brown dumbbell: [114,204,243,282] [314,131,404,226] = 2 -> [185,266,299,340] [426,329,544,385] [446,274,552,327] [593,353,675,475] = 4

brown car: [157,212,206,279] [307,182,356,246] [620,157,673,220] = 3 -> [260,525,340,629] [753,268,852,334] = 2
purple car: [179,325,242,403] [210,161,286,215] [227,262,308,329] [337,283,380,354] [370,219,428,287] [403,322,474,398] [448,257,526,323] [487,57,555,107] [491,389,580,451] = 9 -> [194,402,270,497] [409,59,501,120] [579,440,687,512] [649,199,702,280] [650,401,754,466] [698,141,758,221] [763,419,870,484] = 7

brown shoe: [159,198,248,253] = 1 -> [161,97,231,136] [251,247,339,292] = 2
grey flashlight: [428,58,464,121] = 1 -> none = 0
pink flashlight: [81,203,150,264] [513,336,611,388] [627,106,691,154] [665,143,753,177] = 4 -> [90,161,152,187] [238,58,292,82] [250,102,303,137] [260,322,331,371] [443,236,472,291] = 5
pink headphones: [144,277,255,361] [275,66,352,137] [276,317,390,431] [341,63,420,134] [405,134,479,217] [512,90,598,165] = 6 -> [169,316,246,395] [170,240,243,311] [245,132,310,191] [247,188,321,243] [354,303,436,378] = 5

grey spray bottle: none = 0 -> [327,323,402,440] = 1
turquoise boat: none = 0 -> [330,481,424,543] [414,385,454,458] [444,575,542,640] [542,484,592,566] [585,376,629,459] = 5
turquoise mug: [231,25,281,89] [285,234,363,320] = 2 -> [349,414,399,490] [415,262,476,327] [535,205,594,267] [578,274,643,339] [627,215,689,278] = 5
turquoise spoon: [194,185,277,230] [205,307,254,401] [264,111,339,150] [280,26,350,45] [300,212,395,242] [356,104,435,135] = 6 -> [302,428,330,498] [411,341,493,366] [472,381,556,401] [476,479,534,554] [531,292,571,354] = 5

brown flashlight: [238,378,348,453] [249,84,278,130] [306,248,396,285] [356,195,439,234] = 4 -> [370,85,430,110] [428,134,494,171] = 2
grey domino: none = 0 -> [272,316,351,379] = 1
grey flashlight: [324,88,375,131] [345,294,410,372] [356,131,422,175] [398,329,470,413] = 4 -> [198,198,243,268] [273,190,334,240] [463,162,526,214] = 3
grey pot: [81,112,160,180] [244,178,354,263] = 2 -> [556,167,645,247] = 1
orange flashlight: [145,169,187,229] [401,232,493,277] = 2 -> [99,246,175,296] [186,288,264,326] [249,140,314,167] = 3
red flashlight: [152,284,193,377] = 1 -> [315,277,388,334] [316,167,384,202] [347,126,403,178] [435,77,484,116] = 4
☆ ☆ ☆ ☆ ☆ ☆ ☆
How to complete this task => Take each line of the listing above and set it down again exactly.

Answer space =>
brown dumbbell: [114,204,243,282] [314,131,404,226] = 2 -> [185,266,299,340] [426,329,544,385] [446,274,552,327] [593,353,675,475] = 4

brown car: [157,212,206,279] [307,182,356,246] [620,157,673,220] = 3 -> [260,525,340,629] [753,268,852,334] = 2
purple car: [179,325,242,403] [210,161,286,215] [227,262,308,329] [337,283,380,354] [370,219,428,287] [403,322,474,398] [448,257,526,323] [487,57,555,107] [491,389,580,451] = 9 -> [194,402,270,497] [409,59,501,120] [579,440,687,512] [649,199,702,280] [650,401,754,466] [698,141,758,221] [763,419,870,484] = 7

brown shoe: [159,198,248,253] = 1 -> [161,97,231,136] [251,247,339,292] = 2
grey flashlight: [428,58,464,121] = 1 -> none = 0
pink flashlight: [81,203,150,264] [513,336,611,388] [627,106,691,154] [665,143,753,177] = 4 -> [90,161,152,187] [238,58,292,82] [250,102,303,137] [260,322,331,371] [443,236,472,291] = 5
pink headphones: [144,277,255,361] [275,66,352,137] [276,317,390,431] [341,63,420,134] [405,134,479,217] [512,90,598,165] = 6 -> [169,316,246,395] [170,240,243,311] [245,132,310,191] [247,188,321,243] [354,303,436,378] = 5

grey spray bottle: none = 0 -> [327,323,402,440] = 1
turquoise boat: none = 0 -> [330,481,424,543] [414,385,454,458] [444,575,542,640] [542,484,592,566] [585,376,629,459] = 5
turquoise mug: [231,25,281,89] [285,234,363,320] = 2 -> [349,414,399,490] [415,262,476,327] [535,205,594,267] [578,274,643,339] [627,215,689,278] = 5
turquoise spoon: [194,185,277,230] [205,307,254,401] [264,111,339,150] [280,26,350,45] [300,212,395,242] [356,104,435,135] = 6 -> [302,428,330,498] [411,341,493,366] [472,381,556,401] [476,479,534,554] [531,292,571,354] = 5

brown flashlight: [238,378,348,453] [249,84,278,130] [306,248,396,285] [356,195,439,234] = 4 -> [370,85,430,110] [428,134,494,171] = 2
grey domino: none = 0 -> [272,316,351,379] = 1
grey flashlight: [324,88,375,131] [345,294,410,372] [356,131,422,175] [398,329,470,413] = 4 -> [198,198,243,268] [273,190,334,240] [463,162,526,214] = 3
grey pot: [81,112,160,180] [244,178,354,263] = 2 -> [556,167,645,247] = 1
orange flashlight: [145,169,187,229] [401,232,493,277] = 2 -> [99,246,175,296] [186,288,264,326] [249,140,314,167] = 3
red flashlight: [152,284,193,377] = 1 -> [315,277,388,334] [316,167,384,202] [347,126,403,178] [435,77,484,116] = 4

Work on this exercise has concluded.